* Recorded data
Segment Open

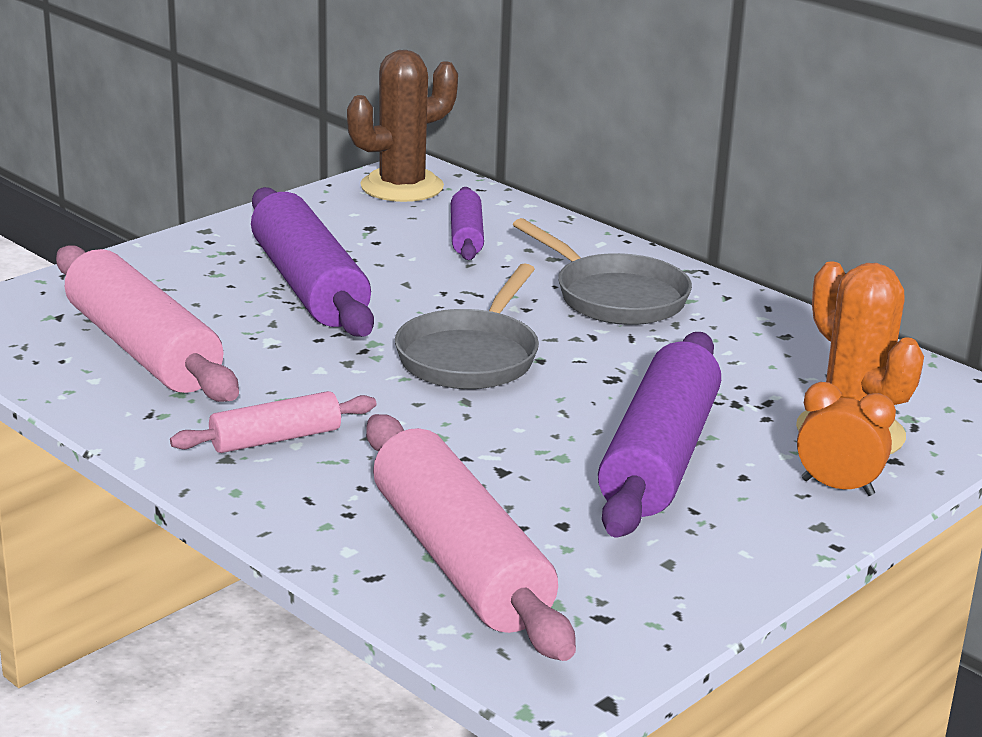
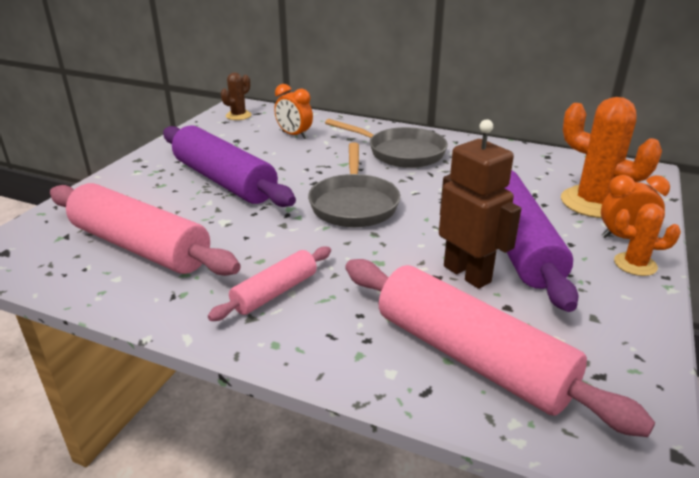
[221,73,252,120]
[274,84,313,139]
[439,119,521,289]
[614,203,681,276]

Segment Closed

* Directions for this task
Send back the data above word for word, with the pictures left out.

* Answer to the problem
[221,73,252,120]
[274,84,313,139]
[439,119,521,289]
[614,203,681,276]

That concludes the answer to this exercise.